Material shown:
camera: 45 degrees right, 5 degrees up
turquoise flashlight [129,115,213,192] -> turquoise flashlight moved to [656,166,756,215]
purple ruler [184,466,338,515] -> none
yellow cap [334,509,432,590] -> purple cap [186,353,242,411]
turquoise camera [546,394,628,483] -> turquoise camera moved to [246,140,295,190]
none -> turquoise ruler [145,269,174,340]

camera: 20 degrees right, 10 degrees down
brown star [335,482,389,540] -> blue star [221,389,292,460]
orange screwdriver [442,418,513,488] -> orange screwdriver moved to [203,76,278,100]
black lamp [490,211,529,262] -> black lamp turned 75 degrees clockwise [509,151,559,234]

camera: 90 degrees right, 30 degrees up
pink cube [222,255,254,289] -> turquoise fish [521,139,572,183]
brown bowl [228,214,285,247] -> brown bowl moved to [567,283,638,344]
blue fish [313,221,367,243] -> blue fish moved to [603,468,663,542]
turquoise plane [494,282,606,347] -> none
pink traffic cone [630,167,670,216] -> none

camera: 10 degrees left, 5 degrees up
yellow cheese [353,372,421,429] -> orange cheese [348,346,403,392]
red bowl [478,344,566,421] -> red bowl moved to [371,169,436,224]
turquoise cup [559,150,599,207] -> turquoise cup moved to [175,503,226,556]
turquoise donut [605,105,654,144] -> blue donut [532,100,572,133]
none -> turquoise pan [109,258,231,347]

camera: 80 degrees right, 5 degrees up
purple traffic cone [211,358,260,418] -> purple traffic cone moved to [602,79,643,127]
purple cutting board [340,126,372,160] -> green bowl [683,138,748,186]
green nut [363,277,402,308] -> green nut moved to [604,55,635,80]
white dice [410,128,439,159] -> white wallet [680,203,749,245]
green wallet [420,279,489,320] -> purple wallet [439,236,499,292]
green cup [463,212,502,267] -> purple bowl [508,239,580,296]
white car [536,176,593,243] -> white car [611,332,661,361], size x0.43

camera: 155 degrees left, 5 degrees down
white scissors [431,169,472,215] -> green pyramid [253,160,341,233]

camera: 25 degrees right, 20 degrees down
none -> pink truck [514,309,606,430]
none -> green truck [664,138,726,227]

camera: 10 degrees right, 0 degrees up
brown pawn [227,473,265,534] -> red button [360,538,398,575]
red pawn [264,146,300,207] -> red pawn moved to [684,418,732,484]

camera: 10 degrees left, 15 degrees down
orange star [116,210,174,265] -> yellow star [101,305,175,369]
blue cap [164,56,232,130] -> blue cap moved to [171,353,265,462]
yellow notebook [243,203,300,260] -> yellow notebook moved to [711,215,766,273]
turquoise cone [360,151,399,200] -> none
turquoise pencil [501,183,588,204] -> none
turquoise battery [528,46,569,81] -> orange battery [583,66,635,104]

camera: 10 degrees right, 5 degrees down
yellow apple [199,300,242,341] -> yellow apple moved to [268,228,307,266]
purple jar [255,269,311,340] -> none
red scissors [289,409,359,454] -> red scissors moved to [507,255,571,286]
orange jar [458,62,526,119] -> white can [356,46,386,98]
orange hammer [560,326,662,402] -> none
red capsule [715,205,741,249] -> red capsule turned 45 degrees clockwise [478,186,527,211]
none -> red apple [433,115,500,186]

Aim of the exercise: With "wallet" as the search string, filter the records and return each line that has it.

Completed task:
white dice [410,128,439,159] -> white wallet [680,203,749,245]
green wallet [420,279,489,320] -> purple wallet [439,236,499,292]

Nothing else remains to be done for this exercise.